══ RECORDED INFORMATION ══

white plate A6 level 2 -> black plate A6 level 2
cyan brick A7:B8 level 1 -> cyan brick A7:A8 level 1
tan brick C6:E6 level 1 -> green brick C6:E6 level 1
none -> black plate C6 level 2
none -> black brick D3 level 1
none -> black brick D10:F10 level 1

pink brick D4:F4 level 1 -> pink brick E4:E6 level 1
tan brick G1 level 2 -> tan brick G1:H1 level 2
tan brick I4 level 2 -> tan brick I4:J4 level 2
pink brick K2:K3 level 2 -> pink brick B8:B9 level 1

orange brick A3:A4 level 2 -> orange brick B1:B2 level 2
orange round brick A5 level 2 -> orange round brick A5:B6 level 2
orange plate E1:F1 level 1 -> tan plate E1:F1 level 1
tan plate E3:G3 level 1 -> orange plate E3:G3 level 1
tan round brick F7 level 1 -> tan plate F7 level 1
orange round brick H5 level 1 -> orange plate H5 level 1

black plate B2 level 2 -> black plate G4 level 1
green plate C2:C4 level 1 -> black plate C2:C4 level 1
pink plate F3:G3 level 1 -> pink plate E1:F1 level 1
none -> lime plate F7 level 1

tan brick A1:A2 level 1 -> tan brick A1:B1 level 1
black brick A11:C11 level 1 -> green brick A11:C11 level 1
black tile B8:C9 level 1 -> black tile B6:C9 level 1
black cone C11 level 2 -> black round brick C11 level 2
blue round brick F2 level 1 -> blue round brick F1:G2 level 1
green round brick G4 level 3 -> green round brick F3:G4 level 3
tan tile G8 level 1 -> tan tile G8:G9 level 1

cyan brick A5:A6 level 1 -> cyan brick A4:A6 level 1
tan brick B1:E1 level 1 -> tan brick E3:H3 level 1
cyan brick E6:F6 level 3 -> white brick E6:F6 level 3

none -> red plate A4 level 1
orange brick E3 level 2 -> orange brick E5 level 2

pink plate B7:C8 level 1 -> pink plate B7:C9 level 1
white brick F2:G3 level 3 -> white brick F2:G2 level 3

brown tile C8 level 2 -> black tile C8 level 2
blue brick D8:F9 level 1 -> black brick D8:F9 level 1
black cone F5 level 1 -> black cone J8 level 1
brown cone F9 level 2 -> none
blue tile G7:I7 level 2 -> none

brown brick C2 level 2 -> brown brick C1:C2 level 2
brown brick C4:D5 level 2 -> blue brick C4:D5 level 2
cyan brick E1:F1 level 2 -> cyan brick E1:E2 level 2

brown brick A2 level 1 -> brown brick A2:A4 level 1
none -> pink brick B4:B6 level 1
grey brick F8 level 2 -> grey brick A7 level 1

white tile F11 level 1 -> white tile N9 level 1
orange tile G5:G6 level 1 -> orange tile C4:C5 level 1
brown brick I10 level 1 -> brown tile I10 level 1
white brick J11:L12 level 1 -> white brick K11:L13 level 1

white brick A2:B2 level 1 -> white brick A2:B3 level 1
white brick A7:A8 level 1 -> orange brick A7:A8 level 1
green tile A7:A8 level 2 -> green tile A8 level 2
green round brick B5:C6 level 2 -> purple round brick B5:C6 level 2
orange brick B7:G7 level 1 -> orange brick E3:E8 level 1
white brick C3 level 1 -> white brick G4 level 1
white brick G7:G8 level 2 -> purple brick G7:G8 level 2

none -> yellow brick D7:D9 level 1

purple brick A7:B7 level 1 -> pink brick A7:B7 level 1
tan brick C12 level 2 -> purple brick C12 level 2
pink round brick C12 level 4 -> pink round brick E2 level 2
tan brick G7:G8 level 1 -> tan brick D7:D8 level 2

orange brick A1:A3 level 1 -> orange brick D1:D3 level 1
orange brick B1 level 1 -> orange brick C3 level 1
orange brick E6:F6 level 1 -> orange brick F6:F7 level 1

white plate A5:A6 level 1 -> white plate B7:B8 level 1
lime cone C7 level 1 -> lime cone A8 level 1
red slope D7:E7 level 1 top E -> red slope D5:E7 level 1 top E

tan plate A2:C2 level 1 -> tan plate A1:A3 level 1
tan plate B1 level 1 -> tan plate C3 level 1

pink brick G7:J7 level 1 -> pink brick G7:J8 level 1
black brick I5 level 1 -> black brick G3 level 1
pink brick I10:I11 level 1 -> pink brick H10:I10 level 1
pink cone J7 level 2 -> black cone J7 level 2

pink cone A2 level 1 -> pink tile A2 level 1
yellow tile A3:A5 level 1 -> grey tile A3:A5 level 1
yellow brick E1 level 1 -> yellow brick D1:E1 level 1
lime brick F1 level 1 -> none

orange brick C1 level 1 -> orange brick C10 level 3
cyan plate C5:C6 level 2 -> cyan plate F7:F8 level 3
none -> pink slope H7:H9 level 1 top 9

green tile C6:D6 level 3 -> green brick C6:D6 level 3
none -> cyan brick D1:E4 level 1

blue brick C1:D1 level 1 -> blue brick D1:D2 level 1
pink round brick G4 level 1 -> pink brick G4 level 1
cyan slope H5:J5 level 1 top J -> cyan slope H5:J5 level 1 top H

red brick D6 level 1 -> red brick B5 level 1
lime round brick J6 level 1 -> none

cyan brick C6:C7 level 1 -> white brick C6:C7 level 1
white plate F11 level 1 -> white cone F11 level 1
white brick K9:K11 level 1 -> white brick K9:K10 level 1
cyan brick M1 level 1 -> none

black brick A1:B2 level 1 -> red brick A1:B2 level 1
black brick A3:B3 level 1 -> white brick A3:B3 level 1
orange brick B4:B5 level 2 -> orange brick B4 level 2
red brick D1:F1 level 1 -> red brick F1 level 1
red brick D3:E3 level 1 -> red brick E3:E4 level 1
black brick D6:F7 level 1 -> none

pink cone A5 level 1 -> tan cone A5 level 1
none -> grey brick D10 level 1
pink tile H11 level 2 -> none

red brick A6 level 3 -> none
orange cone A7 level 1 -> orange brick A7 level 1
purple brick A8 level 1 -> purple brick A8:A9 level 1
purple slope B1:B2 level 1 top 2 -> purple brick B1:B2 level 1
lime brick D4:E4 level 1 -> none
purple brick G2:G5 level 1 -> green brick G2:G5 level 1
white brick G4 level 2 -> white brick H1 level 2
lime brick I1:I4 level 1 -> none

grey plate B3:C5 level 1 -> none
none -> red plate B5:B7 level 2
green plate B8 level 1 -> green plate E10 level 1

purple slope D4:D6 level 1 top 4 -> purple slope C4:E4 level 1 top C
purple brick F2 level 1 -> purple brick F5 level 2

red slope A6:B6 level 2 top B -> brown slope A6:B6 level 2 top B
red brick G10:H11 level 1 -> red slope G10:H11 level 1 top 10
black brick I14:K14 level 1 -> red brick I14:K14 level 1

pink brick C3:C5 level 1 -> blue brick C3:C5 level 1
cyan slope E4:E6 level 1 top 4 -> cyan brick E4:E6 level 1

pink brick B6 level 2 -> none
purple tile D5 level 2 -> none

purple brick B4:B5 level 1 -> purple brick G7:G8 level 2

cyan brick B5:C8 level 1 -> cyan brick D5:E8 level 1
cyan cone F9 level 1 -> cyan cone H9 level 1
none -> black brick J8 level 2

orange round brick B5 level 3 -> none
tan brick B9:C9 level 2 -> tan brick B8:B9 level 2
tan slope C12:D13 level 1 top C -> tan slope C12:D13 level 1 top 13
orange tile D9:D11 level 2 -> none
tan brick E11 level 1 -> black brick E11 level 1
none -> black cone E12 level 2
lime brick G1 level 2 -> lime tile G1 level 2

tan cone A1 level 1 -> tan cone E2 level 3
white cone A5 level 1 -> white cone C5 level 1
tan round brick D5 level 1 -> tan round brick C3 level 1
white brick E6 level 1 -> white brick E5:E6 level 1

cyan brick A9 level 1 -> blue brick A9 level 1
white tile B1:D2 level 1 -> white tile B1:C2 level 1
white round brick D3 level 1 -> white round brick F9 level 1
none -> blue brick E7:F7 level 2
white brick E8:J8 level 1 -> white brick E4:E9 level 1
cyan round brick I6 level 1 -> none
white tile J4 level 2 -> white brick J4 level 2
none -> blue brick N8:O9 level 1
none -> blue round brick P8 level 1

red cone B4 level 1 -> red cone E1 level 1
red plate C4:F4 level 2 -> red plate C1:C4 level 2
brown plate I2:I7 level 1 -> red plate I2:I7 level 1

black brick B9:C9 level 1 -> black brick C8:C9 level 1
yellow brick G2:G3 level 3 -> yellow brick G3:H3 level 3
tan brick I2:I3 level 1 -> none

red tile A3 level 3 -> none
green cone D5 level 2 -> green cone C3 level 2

═══

**TASK TO COMPLETE**:
Of all the entries above, retype exactly the lines from the line with "tan plate B1 level 1 -> tan plate C3 level 1" to the line with "pink cone A2 level 1 -> pink tile A2 level 1", both included, and no others.

**SOLUTION**:
tan plate B1 level 1 -> tan plate C3 level 1

pink brick G7:J7 level 1 -> pink brick G7:J8 level 1
black brick I5 level 1 -> black brick G3 level 1
pink brick I10:I11 level 1 -> pink brick H10:I10 level 1
pink cone J7 level 2 -> black cone J7 level 2

pink cone A2 level 1 -> pink tile A2 level 1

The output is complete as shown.